Goal of the exercise: Print all the data, keeping every line exactly as it is.

Raw data:
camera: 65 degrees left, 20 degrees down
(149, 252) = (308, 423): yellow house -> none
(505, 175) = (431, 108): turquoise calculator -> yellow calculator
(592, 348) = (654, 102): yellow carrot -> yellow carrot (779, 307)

Reply:
camera: 65 degrees left, 20 degrees down
(149, 252) = (308, 423): yellow house -> none
(505, 175) = (431, 108): turquoise calculator -> yellow calculator
(592, 348) = (654, 102): yellow carrot -> yellow carrot (779, 307)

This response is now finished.